[Stored items from a collection]
+ + + +
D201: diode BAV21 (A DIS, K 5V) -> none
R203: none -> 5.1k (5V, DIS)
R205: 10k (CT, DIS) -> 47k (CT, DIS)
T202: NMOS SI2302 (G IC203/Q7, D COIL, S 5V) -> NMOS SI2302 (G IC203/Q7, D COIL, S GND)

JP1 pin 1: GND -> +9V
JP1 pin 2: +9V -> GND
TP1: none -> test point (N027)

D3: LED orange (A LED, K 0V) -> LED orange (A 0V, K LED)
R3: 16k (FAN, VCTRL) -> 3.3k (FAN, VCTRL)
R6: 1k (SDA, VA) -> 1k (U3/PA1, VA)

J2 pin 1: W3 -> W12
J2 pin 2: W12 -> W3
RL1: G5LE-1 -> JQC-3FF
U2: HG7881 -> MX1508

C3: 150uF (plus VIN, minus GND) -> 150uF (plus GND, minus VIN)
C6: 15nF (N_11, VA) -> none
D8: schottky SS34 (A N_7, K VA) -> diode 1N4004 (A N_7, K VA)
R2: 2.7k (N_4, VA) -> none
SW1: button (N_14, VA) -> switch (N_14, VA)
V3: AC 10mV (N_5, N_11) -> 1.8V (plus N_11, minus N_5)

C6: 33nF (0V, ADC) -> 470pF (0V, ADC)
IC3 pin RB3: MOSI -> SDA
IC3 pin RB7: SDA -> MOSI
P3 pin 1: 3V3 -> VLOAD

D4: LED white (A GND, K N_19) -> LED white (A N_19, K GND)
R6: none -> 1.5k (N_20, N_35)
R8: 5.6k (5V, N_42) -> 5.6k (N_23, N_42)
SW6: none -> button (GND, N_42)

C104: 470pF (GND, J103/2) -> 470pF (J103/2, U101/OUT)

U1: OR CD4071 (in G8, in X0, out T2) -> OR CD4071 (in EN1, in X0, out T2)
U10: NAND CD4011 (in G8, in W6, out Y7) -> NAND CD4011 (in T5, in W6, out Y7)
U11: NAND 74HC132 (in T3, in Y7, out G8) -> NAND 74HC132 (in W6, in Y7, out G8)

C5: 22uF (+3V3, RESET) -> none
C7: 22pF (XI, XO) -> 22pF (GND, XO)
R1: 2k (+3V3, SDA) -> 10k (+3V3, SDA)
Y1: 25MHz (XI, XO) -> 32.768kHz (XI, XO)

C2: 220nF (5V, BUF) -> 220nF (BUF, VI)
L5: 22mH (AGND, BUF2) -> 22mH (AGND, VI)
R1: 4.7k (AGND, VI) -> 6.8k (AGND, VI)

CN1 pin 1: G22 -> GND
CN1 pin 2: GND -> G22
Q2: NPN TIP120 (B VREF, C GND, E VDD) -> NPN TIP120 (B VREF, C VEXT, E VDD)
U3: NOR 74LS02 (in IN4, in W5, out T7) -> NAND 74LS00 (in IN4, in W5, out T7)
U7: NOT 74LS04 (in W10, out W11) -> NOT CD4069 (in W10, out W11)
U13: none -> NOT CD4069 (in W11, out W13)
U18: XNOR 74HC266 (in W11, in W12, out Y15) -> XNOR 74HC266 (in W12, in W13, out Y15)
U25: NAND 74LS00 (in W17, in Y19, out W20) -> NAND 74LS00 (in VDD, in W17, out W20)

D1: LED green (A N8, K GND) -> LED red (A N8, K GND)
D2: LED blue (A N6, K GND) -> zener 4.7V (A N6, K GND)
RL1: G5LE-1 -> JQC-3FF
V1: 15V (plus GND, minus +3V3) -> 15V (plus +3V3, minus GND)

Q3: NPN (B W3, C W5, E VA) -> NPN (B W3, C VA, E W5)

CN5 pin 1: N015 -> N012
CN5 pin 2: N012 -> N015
+ + + +
* Task brief *
Nothing should appear in the answer except the lines above from the line with "CN1 pin 2: GND -> G22" through the line with "U13: none -> NOT CD4069 (in W11, out W13)", both included, written out exactly.

* Output below *
CN1 pin 2: GND -> G22
Q2: NPN TIP120 (B VREF, C GND, E VDD) -> NPN TIP120 (B VREF, C VEXT, E VDD)
U3: NOR 74LS02 (in IN4, in W5, out T7) -> NAND 74LS00 (in IN4, in W5, out T7)
U7: NOT 74LS04 (in W10, out W11) -> NOT CD4069 (in W10, out W11)
U13: none -> NOT CD4069 (in W11, out W13)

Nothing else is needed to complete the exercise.